Work request >> Repeat the lines of the data that follow, please, starting at the first and stopping after the one with "none -> pink brick D9:E9 level 1".

——————————

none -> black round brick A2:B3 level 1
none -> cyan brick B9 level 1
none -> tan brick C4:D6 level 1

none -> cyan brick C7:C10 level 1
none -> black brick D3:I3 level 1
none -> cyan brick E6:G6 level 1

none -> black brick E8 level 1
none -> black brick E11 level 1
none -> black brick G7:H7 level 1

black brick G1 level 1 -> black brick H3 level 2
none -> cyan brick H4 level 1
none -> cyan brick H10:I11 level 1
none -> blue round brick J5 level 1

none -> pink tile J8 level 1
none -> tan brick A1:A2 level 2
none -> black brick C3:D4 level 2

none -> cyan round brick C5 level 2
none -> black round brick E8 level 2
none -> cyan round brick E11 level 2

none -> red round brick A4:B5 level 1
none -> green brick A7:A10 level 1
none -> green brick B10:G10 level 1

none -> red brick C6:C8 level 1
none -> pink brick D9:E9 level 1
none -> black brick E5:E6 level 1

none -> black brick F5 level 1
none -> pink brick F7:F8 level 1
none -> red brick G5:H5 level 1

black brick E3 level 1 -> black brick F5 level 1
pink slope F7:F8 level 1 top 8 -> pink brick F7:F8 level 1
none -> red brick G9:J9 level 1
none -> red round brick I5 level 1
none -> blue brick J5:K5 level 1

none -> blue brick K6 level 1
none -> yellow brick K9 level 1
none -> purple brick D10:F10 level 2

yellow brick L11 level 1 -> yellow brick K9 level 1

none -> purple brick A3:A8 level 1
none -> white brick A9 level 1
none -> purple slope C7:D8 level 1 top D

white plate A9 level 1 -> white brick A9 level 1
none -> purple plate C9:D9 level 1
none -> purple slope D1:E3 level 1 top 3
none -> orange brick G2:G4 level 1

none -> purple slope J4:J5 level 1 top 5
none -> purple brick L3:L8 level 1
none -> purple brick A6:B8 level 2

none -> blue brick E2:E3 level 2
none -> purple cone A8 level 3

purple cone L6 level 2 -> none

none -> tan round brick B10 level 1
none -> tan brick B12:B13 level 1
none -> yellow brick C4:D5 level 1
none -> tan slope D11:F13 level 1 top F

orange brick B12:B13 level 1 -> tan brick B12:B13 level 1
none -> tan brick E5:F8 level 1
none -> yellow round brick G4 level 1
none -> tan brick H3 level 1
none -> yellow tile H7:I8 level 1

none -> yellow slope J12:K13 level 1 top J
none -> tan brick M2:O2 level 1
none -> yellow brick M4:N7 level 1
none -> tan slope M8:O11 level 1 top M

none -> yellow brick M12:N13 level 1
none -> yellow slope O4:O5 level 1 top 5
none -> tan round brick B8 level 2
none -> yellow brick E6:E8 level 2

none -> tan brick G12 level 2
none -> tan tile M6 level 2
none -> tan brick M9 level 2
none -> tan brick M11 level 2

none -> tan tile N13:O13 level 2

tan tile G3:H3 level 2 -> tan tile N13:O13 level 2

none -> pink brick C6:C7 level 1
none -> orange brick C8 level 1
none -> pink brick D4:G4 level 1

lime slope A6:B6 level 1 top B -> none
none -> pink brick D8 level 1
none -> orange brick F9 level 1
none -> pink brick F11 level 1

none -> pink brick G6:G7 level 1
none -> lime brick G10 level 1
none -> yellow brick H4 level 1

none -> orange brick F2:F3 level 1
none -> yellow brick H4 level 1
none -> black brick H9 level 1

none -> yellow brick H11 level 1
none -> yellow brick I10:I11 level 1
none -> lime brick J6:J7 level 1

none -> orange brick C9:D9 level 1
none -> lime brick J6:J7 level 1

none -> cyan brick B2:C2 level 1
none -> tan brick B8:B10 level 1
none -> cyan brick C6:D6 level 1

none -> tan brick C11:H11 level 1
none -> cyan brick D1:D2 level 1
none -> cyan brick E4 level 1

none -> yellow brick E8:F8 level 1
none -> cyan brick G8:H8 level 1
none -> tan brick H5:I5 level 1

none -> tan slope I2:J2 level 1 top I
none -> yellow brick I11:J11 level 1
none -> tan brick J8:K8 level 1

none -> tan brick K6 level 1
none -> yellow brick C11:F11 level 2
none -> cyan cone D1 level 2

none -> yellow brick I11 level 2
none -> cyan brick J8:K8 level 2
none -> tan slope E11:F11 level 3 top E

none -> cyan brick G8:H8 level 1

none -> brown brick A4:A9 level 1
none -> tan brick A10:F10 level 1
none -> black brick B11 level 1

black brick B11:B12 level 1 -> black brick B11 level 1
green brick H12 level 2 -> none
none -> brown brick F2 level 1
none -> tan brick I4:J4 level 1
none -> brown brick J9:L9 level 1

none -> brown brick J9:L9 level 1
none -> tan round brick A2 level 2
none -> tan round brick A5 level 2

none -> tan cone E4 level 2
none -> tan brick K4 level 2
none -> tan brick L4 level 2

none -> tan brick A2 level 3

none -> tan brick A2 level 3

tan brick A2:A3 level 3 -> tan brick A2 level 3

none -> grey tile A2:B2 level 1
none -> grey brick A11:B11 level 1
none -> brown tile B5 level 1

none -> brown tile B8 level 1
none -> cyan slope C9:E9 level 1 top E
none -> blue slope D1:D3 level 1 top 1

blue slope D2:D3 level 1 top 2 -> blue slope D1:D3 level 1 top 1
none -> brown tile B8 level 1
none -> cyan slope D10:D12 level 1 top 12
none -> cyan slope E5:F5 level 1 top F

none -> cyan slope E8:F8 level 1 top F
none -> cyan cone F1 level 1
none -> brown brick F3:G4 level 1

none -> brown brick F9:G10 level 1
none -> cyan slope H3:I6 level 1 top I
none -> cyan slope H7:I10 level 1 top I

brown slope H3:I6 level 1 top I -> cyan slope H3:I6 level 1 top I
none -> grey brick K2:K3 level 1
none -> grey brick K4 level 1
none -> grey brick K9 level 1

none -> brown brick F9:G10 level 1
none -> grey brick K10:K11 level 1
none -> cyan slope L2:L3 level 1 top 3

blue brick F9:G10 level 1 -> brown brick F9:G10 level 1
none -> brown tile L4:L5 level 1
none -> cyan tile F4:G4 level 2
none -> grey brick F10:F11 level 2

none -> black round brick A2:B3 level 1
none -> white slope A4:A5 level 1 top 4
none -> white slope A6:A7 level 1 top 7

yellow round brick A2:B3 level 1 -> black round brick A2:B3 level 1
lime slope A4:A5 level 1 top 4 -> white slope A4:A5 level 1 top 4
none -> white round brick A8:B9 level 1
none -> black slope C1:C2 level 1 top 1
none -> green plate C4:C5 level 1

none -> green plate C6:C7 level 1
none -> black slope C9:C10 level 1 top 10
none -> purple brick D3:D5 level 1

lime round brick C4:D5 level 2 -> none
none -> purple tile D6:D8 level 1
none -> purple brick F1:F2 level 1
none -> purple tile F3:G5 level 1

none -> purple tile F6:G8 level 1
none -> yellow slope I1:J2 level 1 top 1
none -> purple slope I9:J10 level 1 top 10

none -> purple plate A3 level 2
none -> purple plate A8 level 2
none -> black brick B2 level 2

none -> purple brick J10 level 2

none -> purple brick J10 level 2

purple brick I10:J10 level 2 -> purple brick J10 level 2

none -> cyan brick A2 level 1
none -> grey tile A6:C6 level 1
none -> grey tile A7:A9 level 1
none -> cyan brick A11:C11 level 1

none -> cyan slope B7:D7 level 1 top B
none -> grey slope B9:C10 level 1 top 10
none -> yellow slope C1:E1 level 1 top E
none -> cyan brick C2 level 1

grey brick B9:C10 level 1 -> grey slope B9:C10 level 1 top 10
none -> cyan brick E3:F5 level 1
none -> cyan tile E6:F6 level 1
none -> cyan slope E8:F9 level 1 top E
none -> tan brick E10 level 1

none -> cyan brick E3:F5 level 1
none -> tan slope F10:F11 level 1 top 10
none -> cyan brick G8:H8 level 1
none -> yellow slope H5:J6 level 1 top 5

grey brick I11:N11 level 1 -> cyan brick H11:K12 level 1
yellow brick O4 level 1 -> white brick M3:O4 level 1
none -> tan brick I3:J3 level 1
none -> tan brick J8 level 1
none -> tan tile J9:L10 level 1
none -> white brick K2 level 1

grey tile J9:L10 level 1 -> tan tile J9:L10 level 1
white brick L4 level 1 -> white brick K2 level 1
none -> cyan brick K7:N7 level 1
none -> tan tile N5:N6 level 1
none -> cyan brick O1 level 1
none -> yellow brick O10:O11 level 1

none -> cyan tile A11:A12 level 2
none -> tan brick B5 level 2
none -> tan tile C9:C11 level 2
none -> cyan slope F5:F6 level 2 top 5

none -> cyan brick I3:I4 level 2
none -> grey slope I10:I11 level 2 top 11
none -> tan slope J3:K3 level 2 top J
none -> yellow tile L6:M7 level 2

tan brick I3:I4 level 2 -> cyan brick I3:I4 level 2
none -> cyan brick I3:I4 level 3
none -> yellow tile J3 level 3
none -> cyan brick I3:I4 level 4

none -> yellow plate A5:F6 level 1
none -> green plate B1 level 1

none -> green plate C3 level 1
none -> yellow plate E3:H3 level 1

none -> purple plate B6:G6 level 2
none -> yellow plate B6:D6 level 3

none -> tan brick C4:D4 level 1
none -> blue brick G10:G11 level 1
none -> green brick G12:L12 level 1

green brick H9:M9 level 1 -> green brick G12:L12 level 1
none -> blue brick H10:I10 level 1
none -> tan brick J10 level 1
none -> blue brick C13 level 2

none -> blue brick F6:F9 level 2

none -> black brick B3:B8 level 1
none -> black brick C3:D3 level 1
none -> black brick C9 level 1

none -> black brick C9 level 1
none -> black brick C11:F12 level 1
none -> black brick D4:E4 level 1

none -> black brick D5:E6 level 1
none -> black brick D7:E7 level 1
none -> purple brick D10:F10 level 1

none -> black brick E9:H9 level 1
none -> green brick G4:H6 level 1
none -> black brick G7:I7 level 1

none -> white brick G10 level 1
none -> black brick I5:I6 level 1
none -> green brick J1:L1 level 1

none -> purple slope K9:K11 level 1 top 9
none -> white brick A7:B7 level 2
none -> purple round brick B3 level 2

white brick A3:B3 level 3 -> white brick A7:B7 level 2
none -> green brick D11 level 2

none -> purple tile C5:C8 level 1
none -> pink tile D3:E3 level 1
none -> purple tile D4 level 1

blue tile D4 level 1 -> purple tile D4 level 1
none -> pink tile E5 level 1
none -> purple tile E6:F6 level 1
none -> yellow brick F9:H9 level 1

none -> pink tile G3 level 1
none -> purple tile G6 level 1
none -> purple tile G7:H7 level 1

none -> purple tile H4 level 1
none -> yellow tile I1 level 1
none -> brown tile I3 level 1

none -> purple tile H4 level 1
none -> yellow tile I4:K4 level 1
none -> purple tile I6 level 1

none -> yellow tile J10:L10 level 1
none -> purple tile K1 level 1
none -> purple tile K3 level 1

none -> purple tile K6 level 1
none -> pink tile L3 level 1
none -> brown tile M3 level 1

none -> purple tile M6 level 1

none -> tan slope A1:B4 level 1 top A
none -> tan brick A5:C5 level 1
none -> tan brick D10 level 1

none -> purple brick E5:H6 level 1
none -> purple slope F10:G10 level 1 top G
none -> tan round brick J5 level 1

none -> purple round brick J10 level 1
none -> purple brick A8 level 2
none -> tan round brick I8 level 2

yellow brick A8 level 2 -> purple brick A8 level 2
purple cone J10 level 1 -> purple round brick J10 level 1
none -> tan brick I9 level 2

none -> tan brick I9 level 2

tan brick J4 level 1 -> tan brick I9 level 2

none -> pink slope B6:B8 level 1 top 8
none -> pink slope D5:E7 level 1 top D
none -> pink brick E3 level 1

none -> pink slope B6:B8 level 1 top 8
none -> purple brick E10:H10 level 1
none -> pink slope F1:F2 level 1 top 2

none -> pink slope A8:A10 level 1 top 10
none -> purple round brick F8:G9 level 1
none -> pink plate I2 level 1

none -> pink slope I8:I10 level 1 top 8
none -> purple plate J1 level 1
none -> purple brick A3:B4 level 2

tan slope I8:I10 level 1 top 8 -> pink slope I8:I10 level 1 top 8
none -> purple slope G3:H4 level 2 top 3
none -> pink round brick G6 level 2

——————————

Answer to this problem >>
none -> black round brick A2:B3 level 1
none -> cyan brick B9 level 1
none -> tan brick C4:D6 level 1

none -> cyan brick C7:C10 level 1
none -> black brick D3:I3 level 1
none -> cyan brick E6:G6 level 1

none -> black brick E8 level 1
none -> black brick E11 level 1
none -> black brick G7:H7 level 1

black brick G1 level 1 -> black brick H3 level 2
none -> cyan brick H4 level 1
none -> cyan brick H10:I11 level 1
none -> blue round brick J5 level 1

none -> pink tile J8 level 1
none -> tan brick A1:A2 level 2
none -> black brick C3:D4 level 2

none -> cyan round brick C5 level 2
none -> black round brick E8 level 2
none -> cyan round brick E11 level 2

none -> red round brick A4:B5 level 1
none -> green brick A7:A10 level 1
none -> green brick B10:G10 level 1

none -> red brick C6:C8 level 1
none -> pink brick D9:E9 level 1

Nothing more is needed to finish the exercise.